# [ASSIGNMENT]
Out of the lines below, please list those that hold the string "mushroom".

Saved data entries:
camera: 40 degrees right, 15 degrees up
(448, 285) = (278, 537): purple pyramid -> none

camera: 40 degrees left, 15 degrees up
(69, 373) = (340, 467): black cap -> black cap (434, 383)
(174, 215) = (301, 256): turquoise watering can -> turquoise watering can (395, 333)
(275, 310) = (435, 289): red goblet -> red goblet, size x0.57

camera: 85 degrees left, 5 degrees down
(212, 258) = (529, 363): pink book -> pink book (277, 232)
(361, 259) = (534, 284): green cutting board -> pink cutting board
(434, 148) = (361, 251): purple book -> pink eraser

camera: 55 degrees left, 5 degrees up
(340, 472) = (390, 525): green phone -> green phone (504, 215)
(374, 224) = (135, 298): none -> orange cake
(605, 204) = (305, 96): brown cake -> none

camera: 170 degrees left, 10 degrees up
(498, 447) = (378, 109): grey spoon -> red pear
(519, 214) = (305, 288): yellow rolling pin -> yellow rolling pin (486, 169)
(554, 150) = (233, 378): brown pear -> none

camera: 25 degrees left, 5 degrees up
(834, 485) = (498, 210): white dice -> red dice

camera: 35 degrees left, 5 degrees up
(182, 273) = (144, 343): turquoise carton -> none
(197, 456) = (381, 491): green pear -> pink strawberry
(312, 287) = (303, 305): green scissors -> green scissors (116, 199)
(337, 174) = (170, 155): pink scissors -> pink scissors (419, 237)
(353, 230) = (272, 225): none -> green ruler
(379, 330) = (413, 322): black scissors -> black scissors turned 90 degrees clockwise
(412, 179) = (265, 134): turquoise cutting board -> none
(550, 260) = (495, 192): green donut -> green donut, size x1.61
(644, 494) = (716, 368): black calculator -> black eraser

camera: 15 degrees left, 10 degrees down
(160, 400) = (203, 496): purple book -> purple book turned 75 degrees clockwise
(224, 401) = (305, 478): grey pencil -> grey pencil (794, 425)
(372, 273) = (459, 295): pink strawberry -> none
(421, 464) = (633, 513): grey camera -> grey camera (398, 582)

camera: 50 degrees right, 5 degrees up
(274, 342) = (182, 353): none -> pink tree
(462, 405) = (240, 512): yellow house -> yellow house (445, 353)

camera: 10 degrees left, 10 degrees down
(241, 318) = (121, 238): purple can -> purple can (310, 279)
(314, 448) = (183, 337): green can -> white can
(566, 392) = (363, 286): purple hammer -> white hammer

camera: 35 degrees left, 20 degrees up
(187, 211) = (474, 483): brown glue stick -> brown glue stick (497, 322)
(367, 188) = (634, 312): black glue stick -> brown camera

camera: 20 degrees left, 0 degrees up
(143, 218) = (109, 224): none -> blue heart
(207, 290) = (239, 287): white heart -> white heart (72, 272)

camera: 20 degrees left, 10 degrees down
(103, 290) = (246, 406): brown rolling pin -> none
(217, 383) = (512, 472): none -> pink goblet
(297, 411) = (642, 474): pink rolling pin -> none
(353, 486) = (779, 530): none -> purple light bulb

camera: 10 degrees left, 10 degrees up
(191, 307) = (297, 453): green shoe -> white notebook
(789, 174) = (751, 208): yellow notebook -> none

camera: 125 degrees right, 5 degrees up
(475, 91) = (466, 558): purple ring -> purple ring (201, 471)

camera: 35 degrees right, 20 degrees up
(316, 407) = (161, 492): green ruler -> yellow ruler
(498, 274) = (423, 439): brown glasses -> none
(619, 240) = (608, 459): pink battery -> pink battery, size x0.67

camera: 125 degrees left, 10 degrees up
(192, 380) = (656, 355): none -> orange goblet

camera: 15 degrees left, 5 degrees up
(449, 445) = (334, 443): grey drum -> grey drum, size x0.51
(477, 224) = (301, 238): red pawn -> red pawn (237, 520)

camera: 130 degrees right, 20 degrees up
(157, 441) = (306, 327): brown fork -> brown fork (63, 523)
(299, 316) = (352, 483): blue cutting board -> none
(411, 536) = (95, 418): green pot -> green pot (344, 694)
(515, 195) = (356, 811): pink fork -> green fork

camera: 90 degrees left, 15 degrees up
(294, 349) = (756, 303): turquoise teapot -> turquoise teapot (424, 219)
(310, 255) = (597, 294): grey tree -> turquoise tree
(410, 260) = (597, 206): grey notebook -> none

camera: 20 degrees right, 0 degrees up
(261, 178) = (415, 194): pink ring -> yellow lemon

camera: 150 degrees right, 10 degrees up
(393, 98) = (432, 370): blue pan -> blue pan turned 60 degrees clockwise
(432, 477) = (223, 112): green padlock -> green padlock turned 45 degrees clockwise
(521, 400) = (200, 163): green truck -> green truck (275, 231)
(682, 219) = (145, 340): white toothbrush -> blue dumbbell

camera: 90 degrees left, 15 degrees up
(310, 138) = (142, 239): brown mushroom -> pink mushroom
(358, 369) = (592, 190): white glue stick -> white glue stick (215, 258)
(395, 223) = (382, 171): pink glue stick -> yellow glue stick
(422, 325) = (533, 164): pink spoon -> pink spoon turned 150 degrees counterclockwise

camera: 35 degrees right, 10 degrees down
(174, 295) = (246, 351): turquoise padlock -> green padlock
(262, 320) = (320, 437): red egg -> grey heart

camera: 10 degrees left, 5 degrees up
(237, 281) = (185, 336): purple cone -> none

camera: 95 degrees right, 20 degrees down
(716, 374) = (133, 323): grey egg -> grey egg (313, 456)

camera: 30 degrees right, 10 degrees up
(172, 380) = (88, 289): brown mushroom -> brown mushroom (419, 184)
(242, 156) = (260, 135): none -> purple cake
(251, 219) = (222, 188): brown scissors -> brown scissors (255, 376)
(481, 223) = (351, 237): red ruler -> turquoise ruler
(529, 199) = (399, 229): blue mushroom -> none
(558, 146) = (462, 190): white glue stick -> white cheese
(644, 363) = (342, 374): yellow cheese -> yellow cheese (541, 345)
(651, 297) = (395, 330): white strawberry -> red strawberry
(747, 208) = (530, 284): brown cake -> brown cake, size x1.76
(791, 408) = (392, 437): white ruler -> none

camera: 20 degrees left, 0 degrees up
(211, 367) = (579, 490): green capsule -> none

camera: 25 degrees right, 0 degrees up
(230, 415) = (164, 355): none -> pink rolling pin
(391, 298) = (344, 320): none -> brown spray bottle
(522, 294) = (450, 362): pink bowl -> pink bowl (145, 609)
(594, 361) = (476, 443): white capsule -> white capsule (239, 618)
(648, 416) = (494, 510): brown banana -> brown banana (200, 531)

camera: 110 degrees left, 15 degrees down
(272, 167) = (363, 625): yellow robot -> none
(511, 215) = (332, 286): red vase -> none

# [WRITTEN SOLUTION]
(310, 138) = (142, 239): brown mushroom -> pink mushroom
(172, 380) = (88, 289): brown mushroom -> brown mushroom (419, 184)
(529, 199) = (399, 229): blue mushroom -> none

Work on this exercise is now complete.